◆ Work required ◆
For the material below, return exactly the lines starting at the one holding "POT3: 1k (+5V, COM, wiper NET37) -> none" and ending at the one holding "TP3: test point (NET3) -> test point (NET22)", counting both as part of the range.
─── Provided records ───
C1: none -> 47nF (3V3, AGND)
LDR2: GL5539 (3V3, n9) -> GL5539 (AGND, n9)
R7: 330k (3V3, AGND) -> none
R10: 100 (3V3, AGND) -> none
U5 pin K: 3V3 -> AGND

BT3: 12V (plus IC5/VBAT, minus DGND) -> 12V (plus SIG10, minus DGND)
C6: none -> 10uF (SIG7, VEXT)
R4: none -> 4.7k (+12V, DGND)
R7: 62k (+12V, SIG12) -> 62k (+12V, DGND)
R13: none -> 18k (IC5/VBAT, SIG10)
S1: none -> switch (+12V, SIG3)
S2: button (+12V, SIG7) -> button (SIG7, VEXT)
───
─── Provided records ───
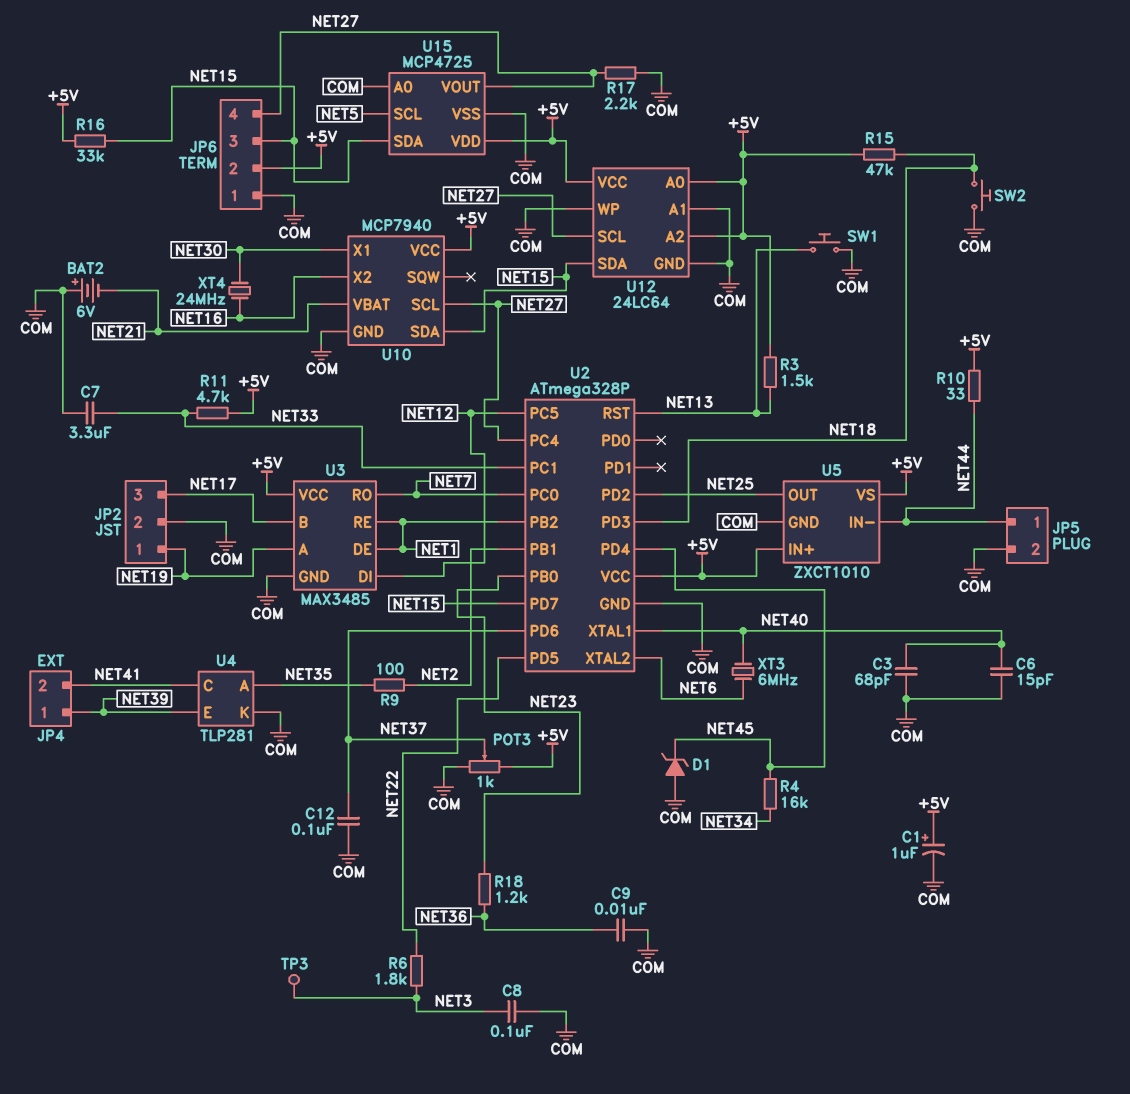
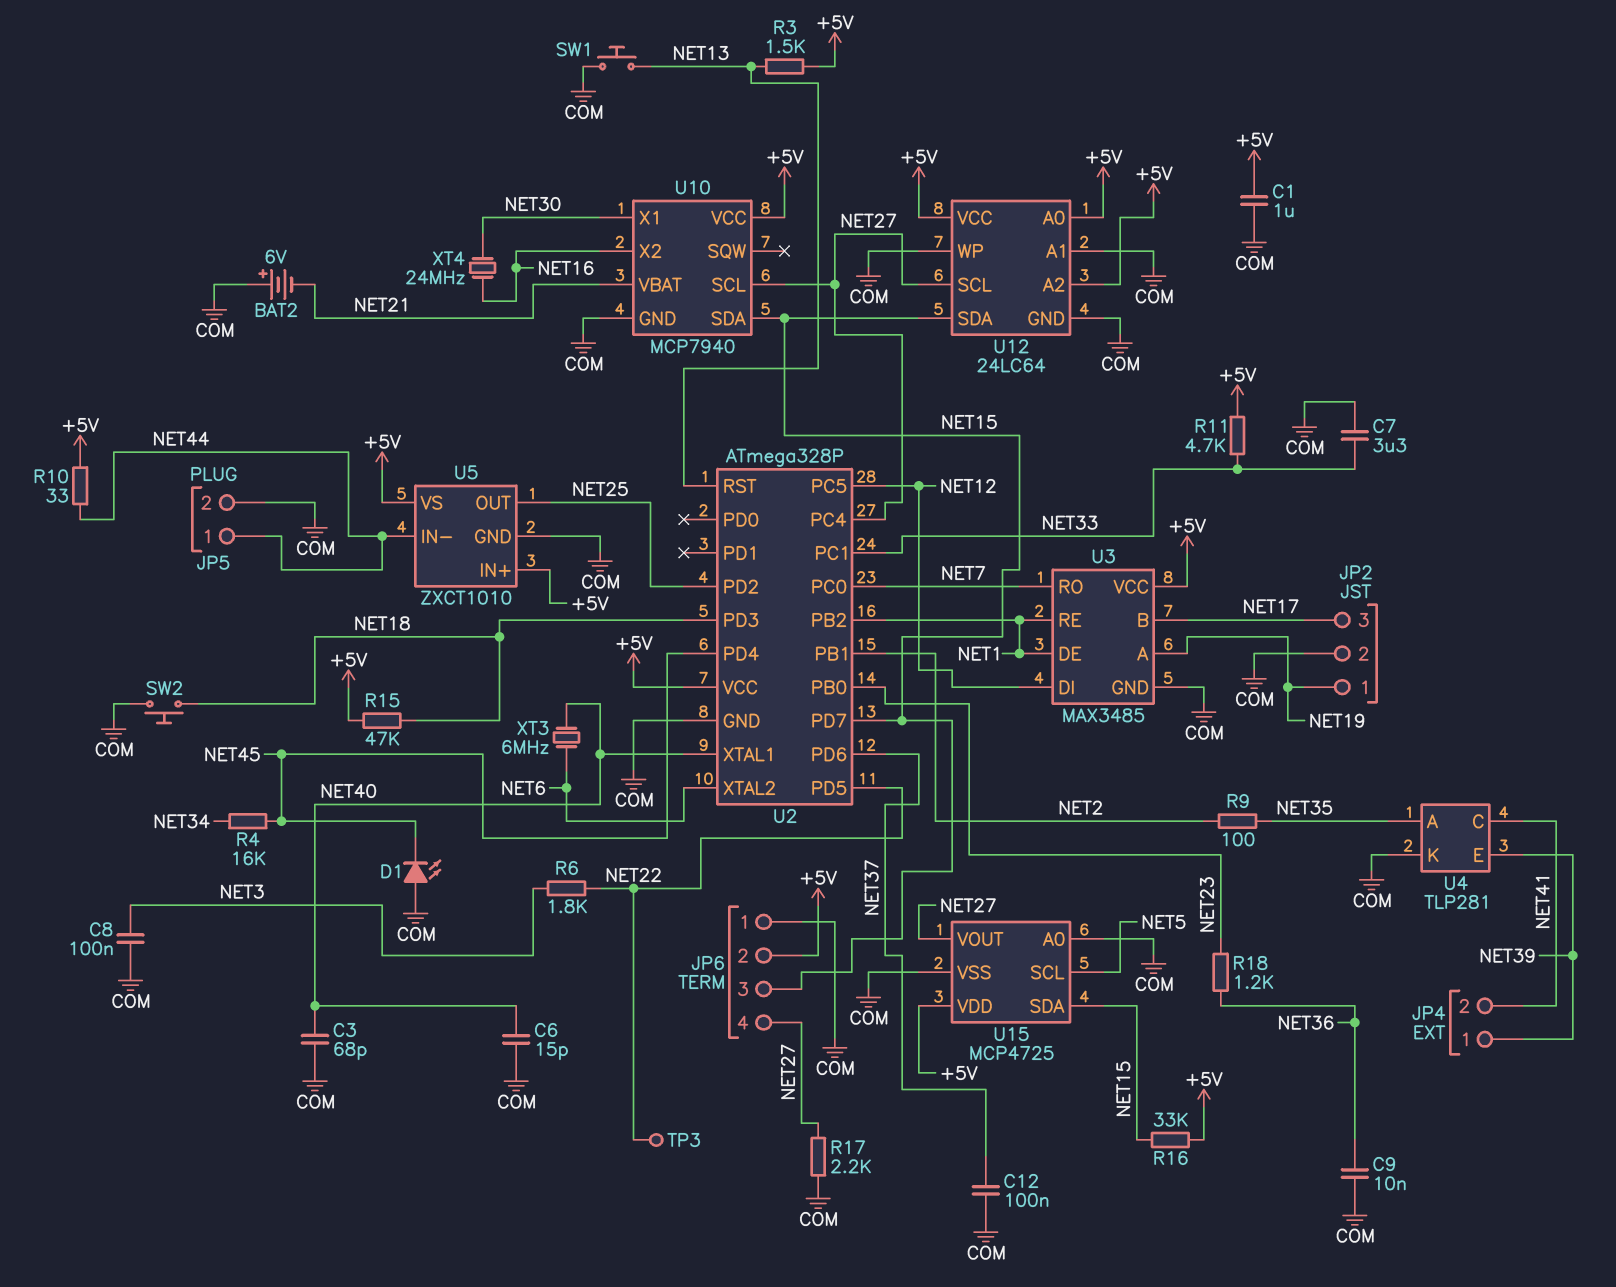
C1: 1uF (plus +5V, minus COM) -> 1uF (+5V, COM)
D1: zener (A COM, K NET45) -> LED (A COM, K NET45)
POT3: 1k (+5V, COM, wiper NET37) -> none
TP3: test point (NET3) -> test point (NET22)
───
◆ Exercise result ◆
POT3: 1k (+5V, COM, wiper NET37) -> none
TP3: test point (NET3) -> test point (NET22)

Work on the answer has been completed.